TASK DESCRIPTION:
Please copy every line of the material exactly.

§ §

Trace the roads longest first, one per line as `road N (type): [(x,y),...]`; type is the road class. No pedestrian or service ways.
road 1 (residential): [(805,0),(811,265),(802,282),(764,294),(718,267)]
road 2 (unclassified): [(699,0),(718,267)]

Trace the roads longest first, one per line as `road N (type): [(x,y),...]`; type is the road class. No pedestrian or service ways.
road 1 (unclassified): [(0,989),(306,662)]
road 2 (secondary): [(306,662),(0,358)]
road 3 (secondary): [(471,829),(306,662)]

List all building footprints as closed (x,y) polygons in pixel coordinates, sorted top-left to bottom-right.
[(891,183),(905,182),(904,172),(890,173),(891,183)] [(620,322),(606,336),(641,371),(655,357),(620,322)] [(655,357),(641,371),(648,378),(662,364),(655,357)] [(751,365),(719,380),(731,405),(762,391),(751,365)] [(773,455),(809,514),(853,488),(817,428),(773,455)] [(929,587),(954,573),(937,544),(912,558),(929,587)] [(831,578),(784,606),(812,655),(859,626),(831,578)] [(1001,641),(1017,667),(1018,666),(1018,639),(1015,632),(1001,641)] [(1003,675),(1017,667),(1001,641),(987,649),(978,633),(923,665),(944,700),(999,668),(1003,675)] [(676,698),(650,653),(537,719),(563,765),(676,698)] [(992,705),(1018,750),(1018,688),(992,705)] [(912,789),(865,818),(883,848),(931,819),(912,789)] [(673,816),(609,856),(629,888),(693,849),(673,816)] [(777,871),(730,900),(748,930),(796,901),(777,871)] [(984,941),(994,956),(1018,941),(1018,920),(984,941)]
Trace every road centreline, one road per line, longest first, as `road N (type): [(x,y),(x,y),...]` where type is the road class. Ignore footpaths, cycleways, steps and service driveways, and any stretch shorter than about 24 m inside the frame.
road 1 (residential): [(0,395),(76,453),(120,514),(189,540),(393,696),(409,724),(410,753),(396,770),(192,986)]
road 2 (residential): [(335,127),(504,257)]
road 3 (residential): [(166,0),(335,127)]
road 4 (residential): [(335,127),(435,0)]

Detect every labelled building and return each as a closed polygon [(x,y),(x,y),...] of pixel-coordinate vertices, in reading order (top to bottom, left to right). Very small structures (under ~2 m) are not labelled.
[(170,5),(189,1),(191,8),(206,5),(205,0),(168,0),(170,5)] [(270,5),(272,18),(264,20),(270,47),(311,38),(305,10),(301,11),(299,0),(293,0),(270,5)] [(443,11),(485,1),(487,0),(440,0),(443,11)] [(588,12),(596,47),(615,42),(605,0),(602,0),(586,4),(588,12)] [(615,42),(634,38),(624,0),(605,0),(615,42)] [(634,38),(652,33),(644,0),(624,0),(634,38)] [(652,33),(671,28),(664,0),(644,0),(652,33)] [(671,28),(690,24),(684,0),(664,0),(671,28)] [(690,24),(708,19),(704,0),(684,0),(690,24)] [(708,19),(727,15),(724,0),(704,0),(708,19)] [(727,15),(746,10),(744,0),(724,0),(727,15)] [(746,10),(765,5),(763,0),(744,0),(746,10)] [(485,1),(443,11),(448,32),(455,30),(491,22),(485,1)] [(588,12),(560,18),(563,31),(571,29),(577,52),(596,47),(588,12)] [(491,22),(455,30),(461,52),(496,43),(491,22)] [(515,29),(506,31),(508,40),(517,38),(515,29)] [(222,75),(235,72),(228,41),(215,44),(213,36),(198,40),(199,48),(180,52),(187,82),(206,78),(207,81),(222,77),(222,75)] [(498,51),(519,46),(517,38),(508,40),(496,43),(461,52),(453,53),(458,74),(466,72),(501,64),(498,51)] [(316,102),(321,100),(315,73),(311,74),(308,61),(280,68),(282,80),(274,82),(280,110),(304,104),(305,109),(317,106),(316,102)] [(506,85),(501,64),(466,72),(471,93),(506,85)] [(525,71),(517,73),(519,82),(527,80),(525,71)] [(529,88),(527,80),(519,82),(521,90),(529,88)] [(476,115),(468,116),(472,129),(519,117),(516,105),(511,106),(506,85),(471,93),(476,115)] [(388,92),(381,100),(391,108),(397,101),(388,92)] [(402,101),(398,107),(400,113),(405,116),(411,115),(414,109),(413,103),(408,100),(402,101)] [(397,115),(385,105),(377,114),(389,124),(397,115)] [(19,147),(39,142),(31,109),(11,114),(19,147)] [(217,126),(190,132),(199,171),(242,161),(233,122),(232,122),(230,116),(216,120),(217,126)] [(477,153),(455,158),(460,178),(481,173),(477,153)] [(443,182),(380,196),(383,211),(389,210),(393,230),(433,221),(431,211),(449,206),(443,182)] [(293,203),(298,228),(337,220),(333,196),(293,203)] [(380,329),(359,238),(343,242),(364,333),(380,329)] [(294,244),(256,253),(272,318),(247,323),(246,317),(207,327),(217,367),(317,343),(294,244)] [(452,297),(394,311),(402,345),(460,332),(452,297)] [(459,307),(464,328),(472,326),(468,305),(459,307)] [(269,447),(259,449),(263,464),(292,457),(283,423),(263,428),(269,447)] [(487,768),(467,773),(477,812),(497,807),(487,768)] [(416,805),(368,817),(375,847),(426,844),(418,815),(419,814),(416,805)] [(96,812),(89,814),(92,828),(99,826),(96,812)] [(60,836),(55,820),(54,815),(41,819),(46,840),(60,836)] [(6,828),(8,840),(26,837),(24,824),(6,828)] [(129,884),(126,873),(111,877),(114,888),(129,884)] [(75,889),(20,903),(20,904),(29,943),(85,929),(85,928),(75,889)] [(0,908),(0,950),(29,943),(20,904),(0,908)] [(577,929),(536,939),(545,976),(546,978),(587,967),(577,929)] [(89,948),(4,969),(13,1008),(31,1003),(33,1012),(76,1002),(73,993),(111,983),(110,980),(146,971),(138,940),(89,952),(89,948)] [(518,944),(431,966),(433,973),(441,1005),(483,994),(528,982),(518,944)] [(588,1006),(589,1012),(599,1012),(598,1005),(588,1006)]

§ §

ANSWER SPACE:
Trace the roads longest first, one per line as `road N (type): [(x,y),...]`; type is the road class. No pedestrian or service ways.
road 1 (residential): [(805,0),(811,265),(802,282),(764,294),(718,267)]
road 2 (unclassified): [(699,0),(718,267)]

Trace the roads longest first, one per line as `road N (type): [(x,y),...]`; type is the road class. No pedestrian or service ways.
road 1 (unclassified): [(0,989),(306,662)]
road 2 (secondary): [(306,662),(0,358)]
road 3 (secondary): [(471,829),(306,662)]

List all building footprints as closed (x,y) polygons in pixel coordinates, sorted top-left to bottom-right.
[(891,183),(905,182),(904,172),(890,173),(891,183)] [(620,322),(606,336),(641,371),(655,357),(620,322)] [(655,357),(641,371),(648,378),(662,364),(655,357)] [(751,365),(719,380),(731,405),(762,391),(751,365)] [(773,455),(809,514),(853,488),(817,428),(773,455)] [(929,587),(954,573),(937,544),(912,558),(929,587)] [(831,578),(784,606),(812,655),(859,626),(831,578)] [(1001,641),(1017,667),(1018,666),(1018,639),(1015,632),(1001,641)] [(1003,675),(1017,667),(1001,641),(987,649),(978,633),(923,665),(944,700),(999,668),(1003,675)] [(676,698),(650,653),(537,719),(563,765),(676,698)] [(992,705),(1018,750),(1018,688),(992,705)] [(912,789),(865,818),(883,848),(931,819),(912,789)] [(673,816),(609,856),(629,888),(693,849),(673,816)] [(777,871),(730,900),(748,930),(796,901),(777,871)] [(984,941),(994,956),(1018,941),(1018,920),(984,941)]
Trace every road centreline, one road per line, longest first, as `road N (type): [(x,y),(x,y),...]` where type is the road class. Ignore footpaths, cycleways, steps and service driveways, and any stretch shorter than about 24 m inside the frame.
road 1 (residential): [(0,395),(76,453),(120,514),(189,540),(393,696),(409,724),(410,753),(396,770),(192,986)]
road 2 (residential): [(335,127),(504,257)]
road 3 (residential): [(166,0),(335,127)]
road 4 (residential): [(335,127),(435,0)]

Detect every labelled building and return each as a closed polygon [(x,y),(x,y),...] of pixel-coordinate vertices, in reading order (top to bottom, left to right). Very small structures (under ~2 m) are not labelled.
[(170,5),(189,1),(191,8),(206,5),(205,0),(168,0),(170,5)] [(270,5),(272,18),(264,20),(270,47),(311,38),(305,10),(301,11),(299,0),(293,0),(270,5)] [(443,11),(485,1),(487,0),(440,0),(443,11)] [(588,12),(596,47),(615,42),(605,0),(602,0),(586,4),(588,12)] [(615,42),(634,38),(624,0),(605,0),(615,42)] [(634,38),(652,33),(644,0),(624,0),(634,38)] [(652,33),(671,28),(664,0),(644,0),(652,33)] [(671,28),(690,24),(684,0),(664,0),(671,28)] [(690,24),(708,19),(704,0),(684,0),(690,24)] [(708,19),(727,15),(724,0),(704,0),(708,19)] [(727,15),(746,10),(744,0),(724,0),(727,15)] [(746,10),(765,5),(763,0),(744,0),(746,10)] [(485,1),(443,11),(448,32),(455,30),(491,22),(485,1)] [(588,12),(560,18),(563,31),(571,29),(577,52),(596,47),(588,12)] [(491,22),(455,30),(461,52),(496,43),(491,22)] [(515,29),(506,31),(508,40),(517,38),(515,29)] [(222,75),(235,72),(228,41),(215,44),(213,36),(198,40),(199,48),(180,52),(187,82),(206,78),(207,81),(222,77),(222,75)] [(498,51),(519,46),(517,38),(508,40),(496,43),(461,52),(453,53),(458,74),(466,72),(501,64),(498,51)] [(316,102),(321,100),(315,73),(311,74),(308,61),(280,68),(282,80),(274,82),(280,110),(304,104),(305,109),(317,106),(316,102)] [(506,85),(501,64),(466,72),(471,93),(506,85)] [(525,71),(517,73),(519,82),(527,80),(525,71)] [(529,88),(527,80),(519,82),(521,90),(529,88)] [(476,115),(468,116),(472,129),(519,117),(516,105),(511,106),(506,85),(471,93),(476,115)] [(388,92),(381,100),(391,108),(397,101),(388,92)] [(402,101),(398,107),(400,113),(405,116),(411,115),(414,109),(413,103),(408,100),(402,101)] [(397,115),(385,105),(377,114),(389,124),(397,115)] [(19,147),(39,142),(31,109),(11,114),(19,147)] [(217,126),(190,132),(199,171),(242,161),(233,122),(232,122),(230,116),(216,120),(217,126)] [(477,153),(455,158),(460,178),(481,173),(477,153)] [(443,182),(380,196),(383,211),(389,210),(393,230),(433,221),(431,211),(449,206),(443,182)] [(293,203),(298,228),(337,220),(333,196),(293,203)] [(380,329),(359,238),(343,242),(364,333),(380,329)] [(294,244),(256,253),(272,318),(247,323),(246,317),(207,327),(217,367),(317,343),(294,244)] [(452,297),(394,311),(402,345),(460,332),(452,297)] [(459,307),(464,328),(472,326),(468,305),(459,307)] [(269,447),(259,449),(263,464),(292,457),(283,423),(263,428),(269,447)] [(487,768),(467,773),(477,812),(497,807),(487,768)] [(416,805),(368,817),(375,847),(426,844),(418,815),(419,814),(416,805)] [(96,812),(89,814),(92,828),(99,826),(96,812)] [(60,836),(55,820),(54,815),(41,819),(46,840),(60,836)] [(6,828),(8,840),(26,837),(24,824),(6,828)] [(129,884),(126,873),(111,877),(114,888),(129,884)] [(75,889),(20,903),(20,904),(29,943),(85,929),(85,928),(75,889)] [(0,908),(0,950),(29,943),(20,904),(0,908)] [(577,929),(536,939),(545,976),(546,978),(587,967),(577,929)] [(89,948),(4,969),(13,1008),(31,1003),(33,1012),(76,1002),(73,993),(111,983),(110,980),(146,971),(138,940),(89,952),(89,948)] [(518,944),(431,966),(433,973),(441,1005),(483,994),(528,982),(518,944)] [(588,1006),(589,1012),(599,1012),(598,1005),(588,1006)]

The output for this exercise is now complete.